== Dataset records

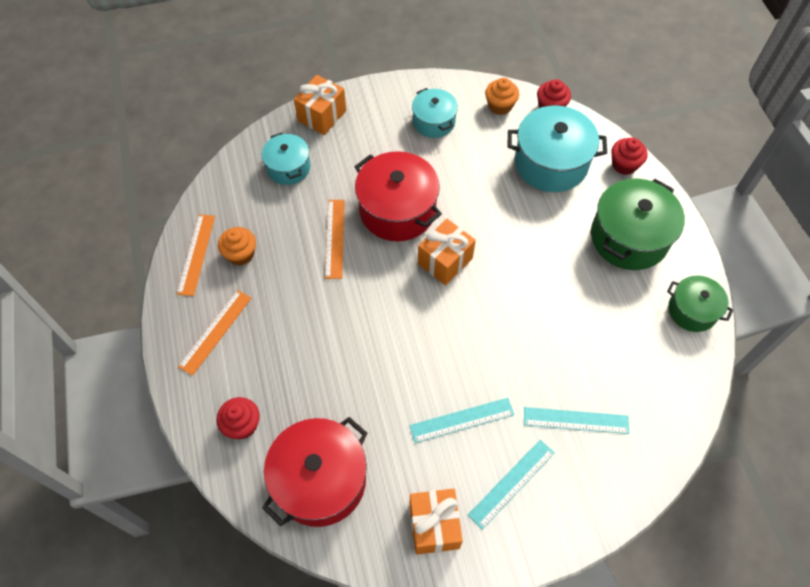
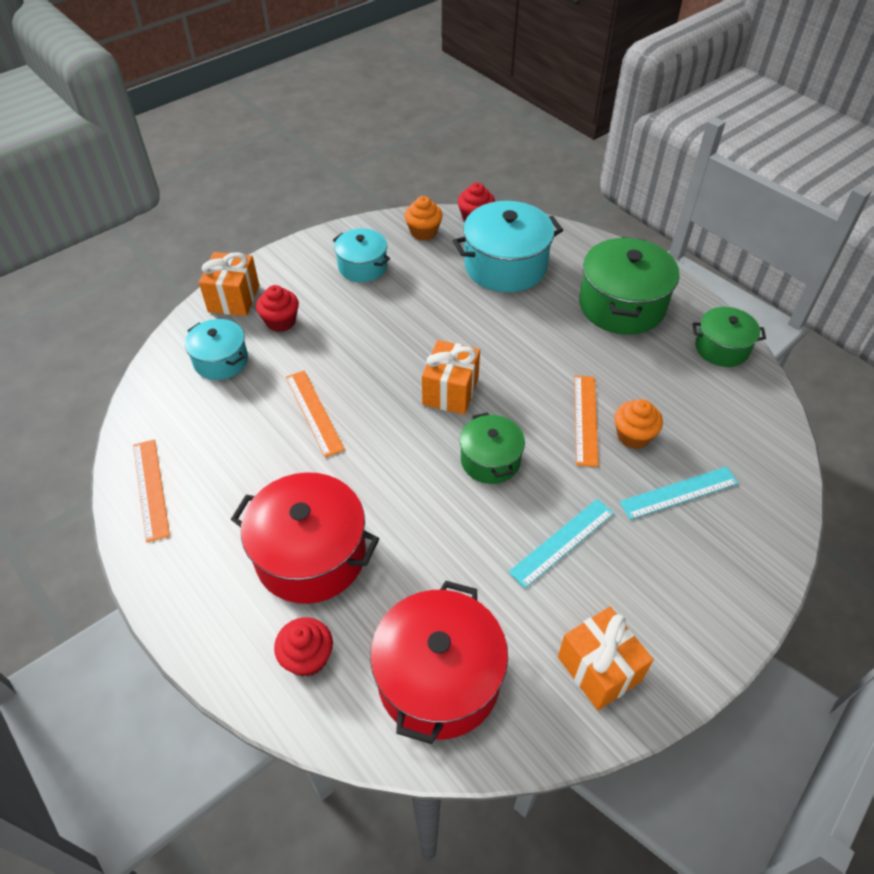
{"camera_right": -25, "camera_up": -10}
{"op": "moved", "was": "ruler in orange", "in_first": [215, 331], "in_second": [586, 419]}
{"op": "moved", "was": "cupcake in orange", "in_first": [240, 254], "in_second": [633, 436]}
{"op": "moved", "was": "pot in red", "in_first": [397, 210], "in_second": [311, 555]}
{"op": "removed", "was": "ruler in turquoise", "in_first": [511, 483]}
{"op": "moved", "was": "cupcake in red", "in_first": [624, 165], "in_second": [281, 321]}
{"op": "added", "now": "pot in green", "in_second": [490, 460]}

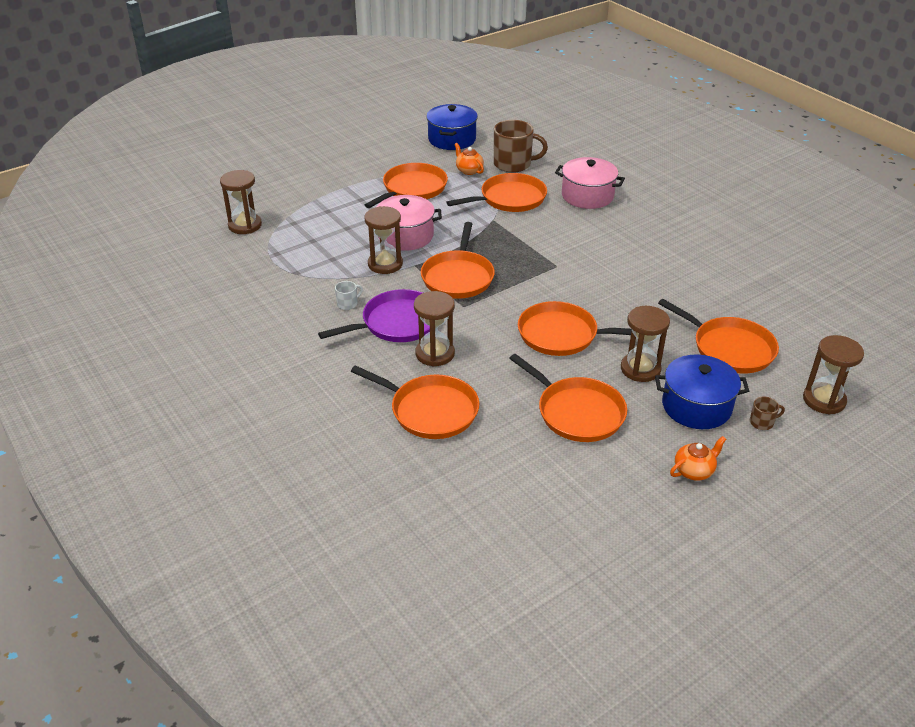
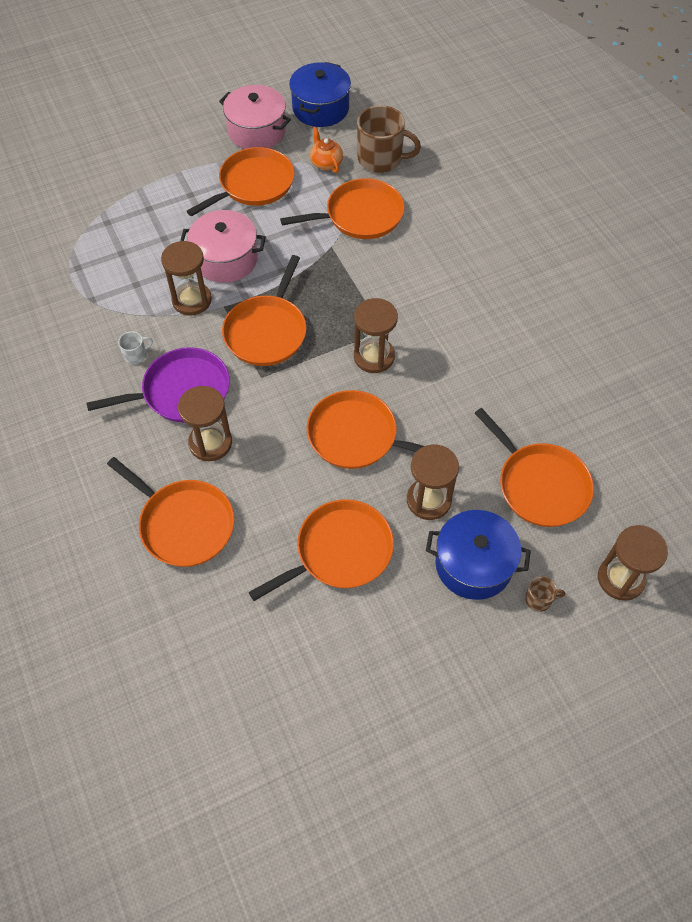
{"camera_right": 10, "camera_up": 20}
{"op": "moved", "was": "hourglass in brown", "in_first": [245, 225], "in_second": [374, 357]}
{"op": "turned", "was": "pan in orange", "in_first": [577, 412], "in_second": [339, 551], "clockwise": -90}
{"op": "moved", "was": "pot in pink", "in_first": [587, 196], "in_second": [256, 131]}
{"op": "removed", "was": "teapot in orange", "in_first": [694, 471]}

====

§ Task description: Using the data above, show each line where "cupcake" occurs.

§ The answer:
{"op": "moved", "was": "cupcake in orange", "in_first": [240, 254], "in_second": [633, 436]}
{"op": "moved", "was": "cupcake in red", "in_first": [624, 165], "in_second": [281, 321]}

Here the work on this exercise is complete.